▶ **Activity**: A verbatim copy of all the data is required, minus any images.

────────────────

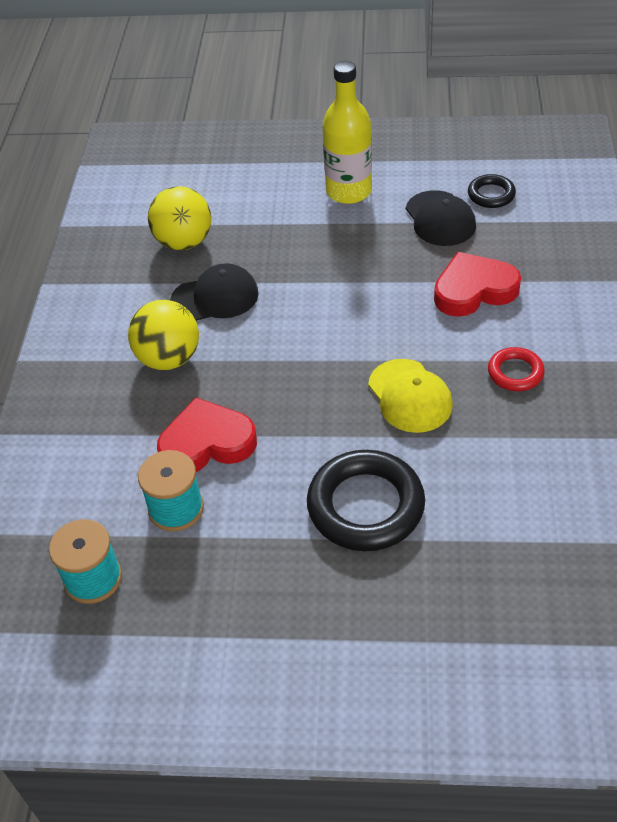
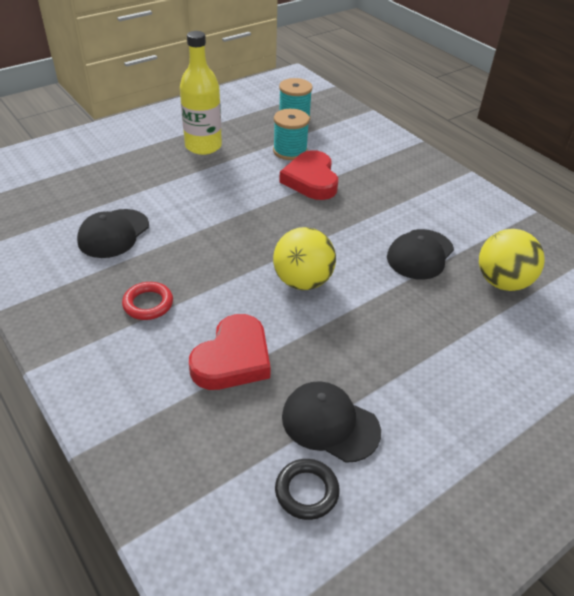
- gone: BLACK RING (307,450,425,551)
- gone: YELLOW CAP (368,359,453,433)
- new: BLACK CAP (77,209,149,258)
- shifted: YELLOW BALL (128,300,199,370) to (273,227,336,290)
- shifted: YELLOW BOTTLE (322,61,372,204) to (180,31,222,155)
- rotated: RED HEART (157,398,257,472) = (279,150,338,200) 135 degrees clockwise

────────────────

▶ **Answer to this exercise**:
- gone: BLACK RING (307,450,425,551)
- gone: YELLOW CAP (368,359,453,433)
- new: BLACK CAP (77,209,149,258)
- shifted: YELLOW BALL (128,300,199,370) to (273,227,336,290)
- shifted: YELLOW BOTTLE (322,61,372,204) to (180,31,222,155)
- rotated: RED HEART (157,398,257,472) = (279,150,338,200) 135 degrees clockwise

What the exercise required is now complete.